START DATA

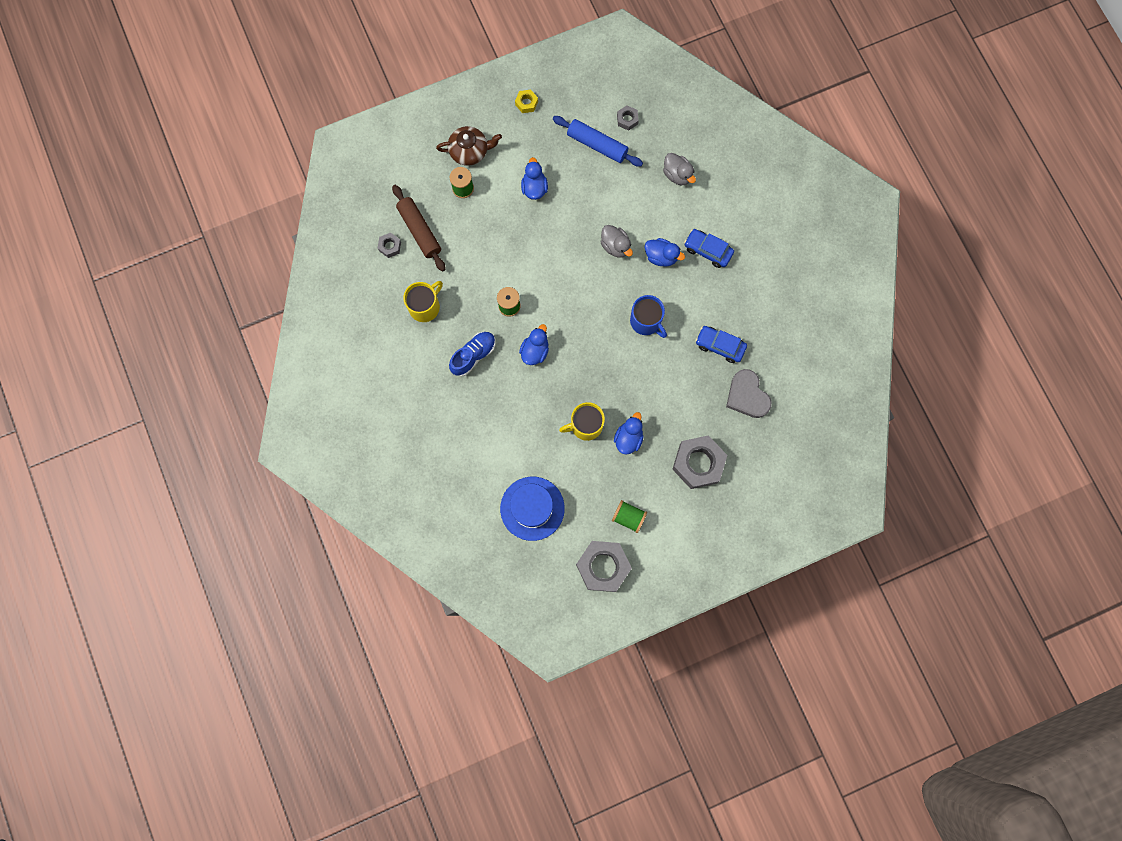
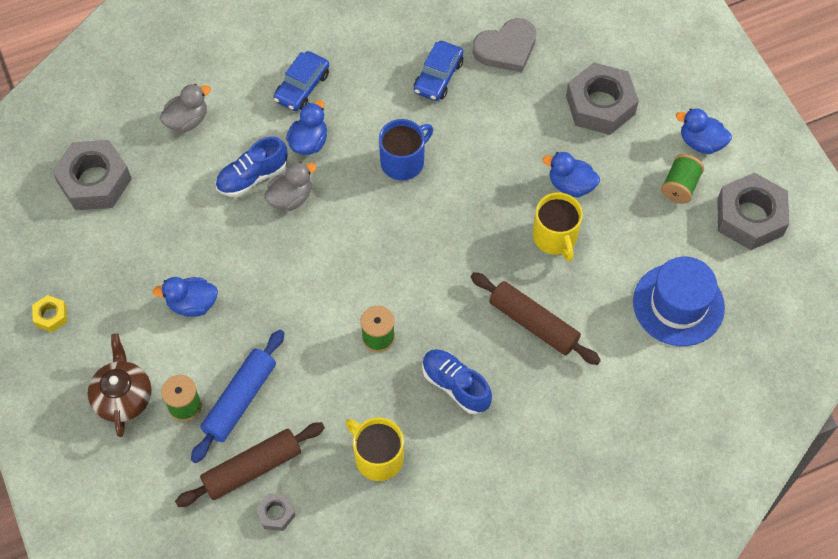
camera: 90 degrees left, 15 degrees down
blue duck [519,324,549,365] -> blue duck moved to [676,108,732,154]
blue rolling pin [553,116,643,167] -> blue rolling pin moved to [191,330,284,463]
grey nut [617,105,639,131] -> grey nut [52,140,132,210], size x2.15
none -> blue shoe [215,137,287,197]
none -> brown rolling pin [470,272,601,365]

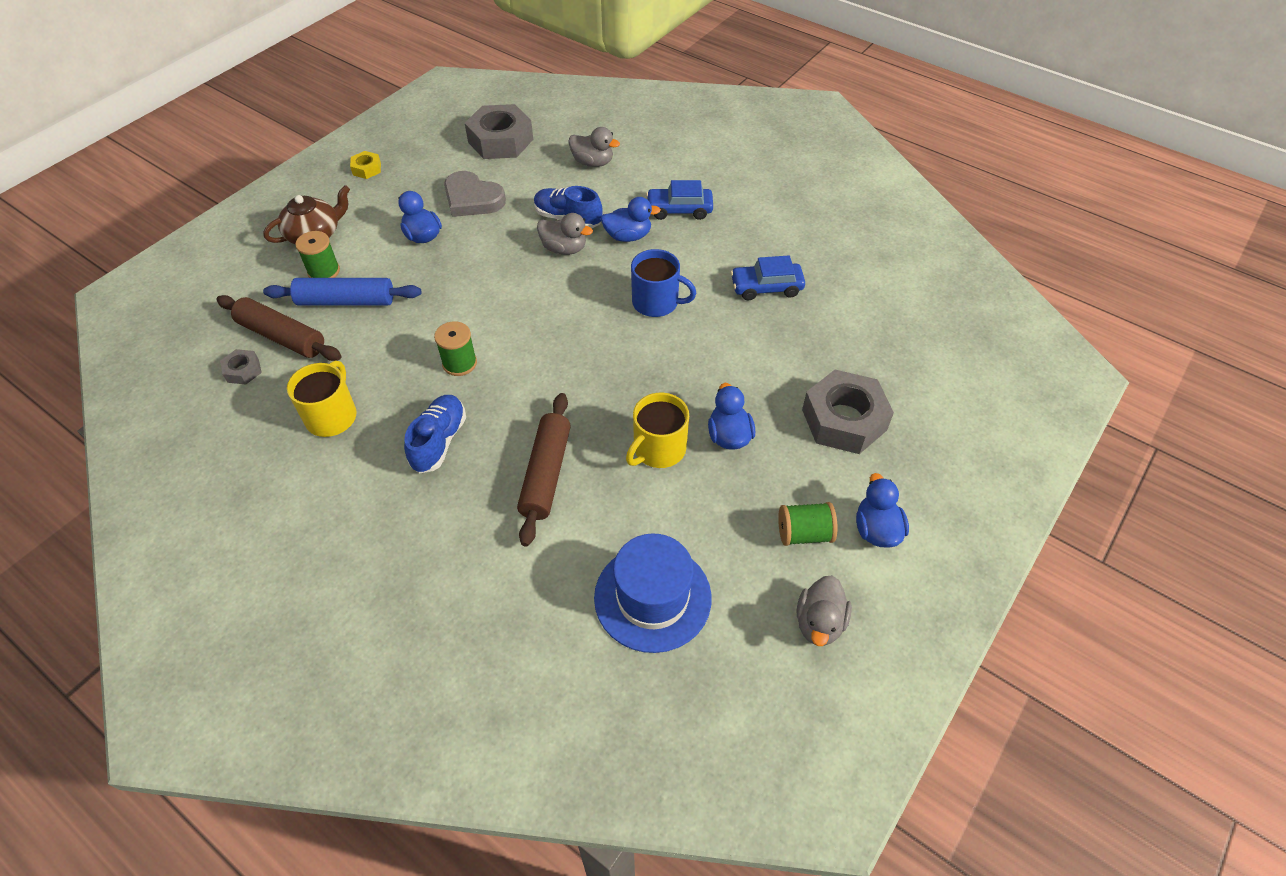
camera: 60 degrees right, 10 degrees down
grey heart [473,18,536,73] -> grey heart moved to [444,171,506,217]
grey nut [717,172,789,250] -> grey duck [797,576,852,646]

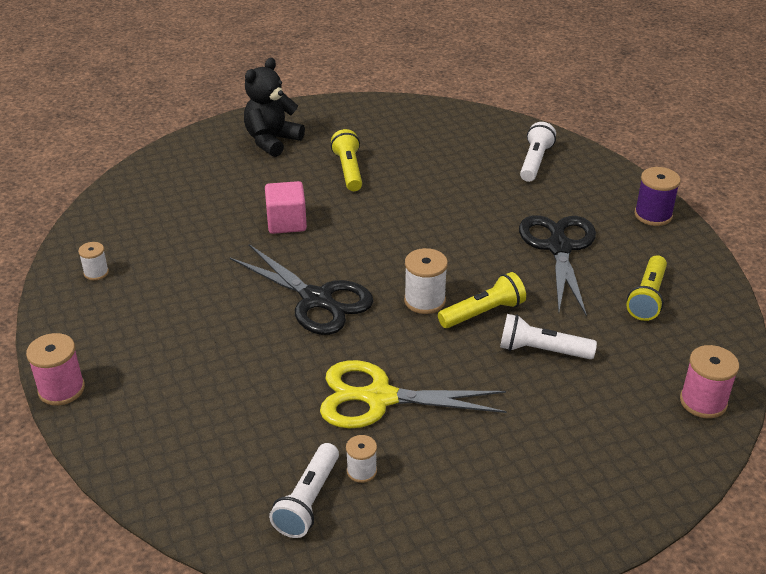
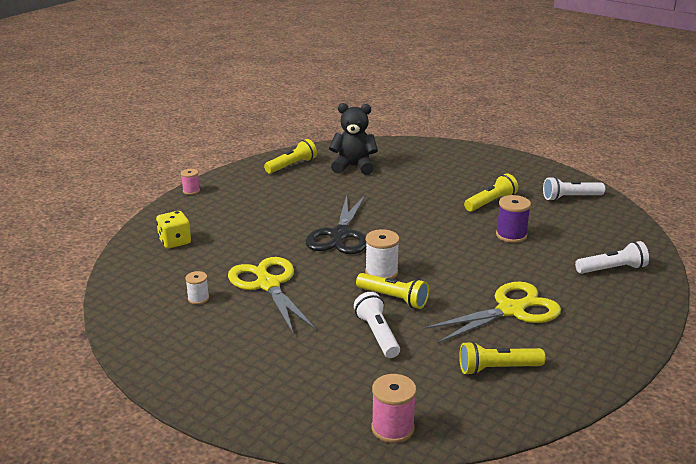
camera: 60 degrees right, 10 degrees down
pink spool [26,333,85,406] -> pink spool [181,169,200,195], size x0.61
white spool [78,242,109,280] -> yellow flashlight [264,139,317,174]
black teddy bear [244,58,305,157] -> black teddy bear moved to [329,103,378,175]
pink cube [265,181,307,234] -> none
white flashlight [269,443,339,538] -> white flashlight moved to [543,177,605,201]
black scissors [519,215,596,317] -> yellow scissors [424,282,561,344]
purple spool [634,167,681,226] -> purple spool moved to [496,195,531,243]
none -> yellow dice [156,211,191,248]

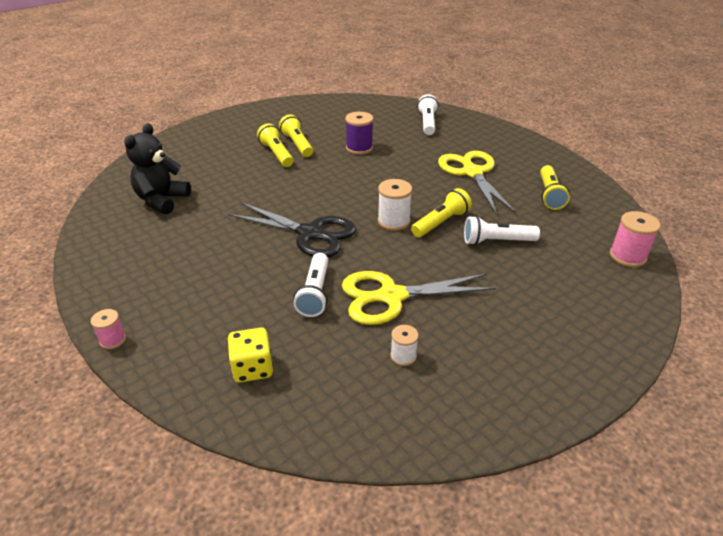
camera: 75 degrees left, 10 degrees up
yellow flashlight [264,139,317,174] -> yellow flashlight moved to [257,123,293,167]
white flashlight [543,177,605,201] -> white flashlight moved to [294,253,328,317]

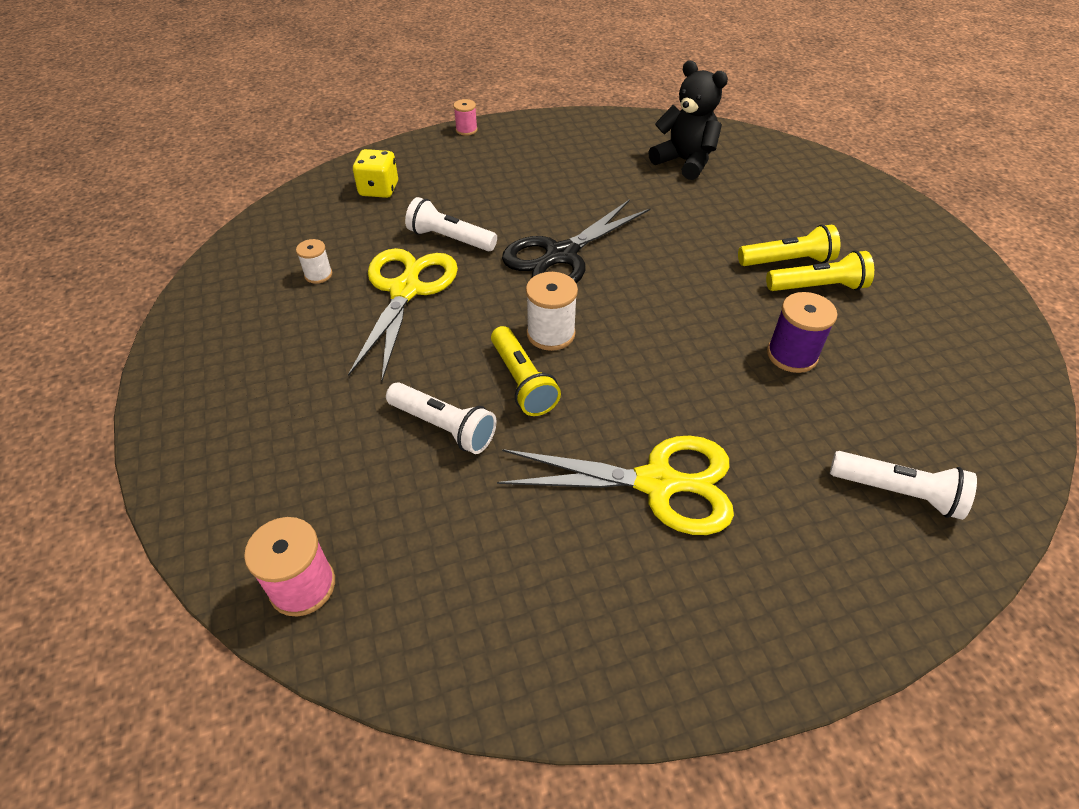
camera: 110 degrees right, 10 degrees up
white flashlight [464,216,540,245] -> white flashlight turned 105 degrees clockwise [386,382,497,454]
yellow flashlight [540,165,570,210] -> none

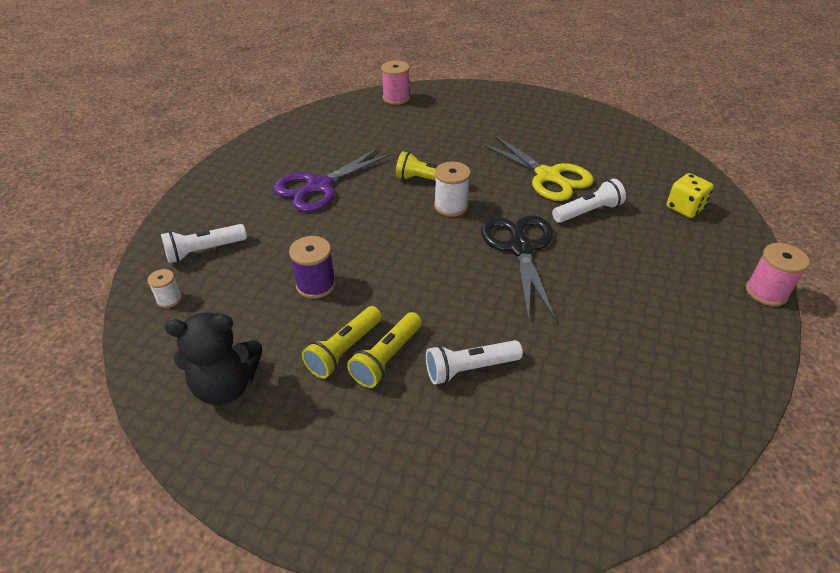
camera: 130 degrees right, 5 degrees down
white spool [296,239,332,284] -> white spool moved to [147,269,182,308]
white flashlight [386,382,497,454] -> white flashlight moved to [426,340,523,385]
pink spool [453,99,478,136] -> pink spool [746,243,810,306], size x1.63
yellow scissors [497,435,734,535] -> purple scissors [273,146,393,212]
black teddy bear [648,61,728,180] -> black teddy bear moved to [165,312,262,405]

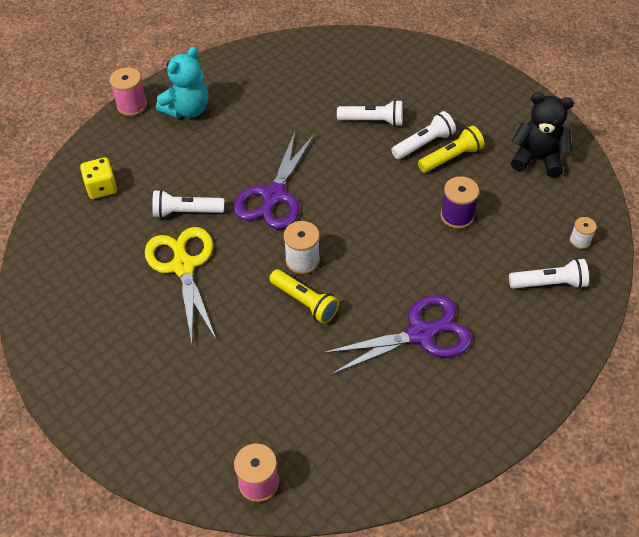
camera: 155 degrees left, 10 degrees up
yellow flashlight [347,312,422,388] -> white flashlight [391,111,456,159]
black scissors [481,215,556,321] -> purple scissors [234,132,315,229]
none -> turquoise teddy bear [156,47,208,118]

END DATA

- _PROBLEM DETAILS_
Word search in the records above: please count the lines holding "black" and state the count alone.

- _OUTPUT_
4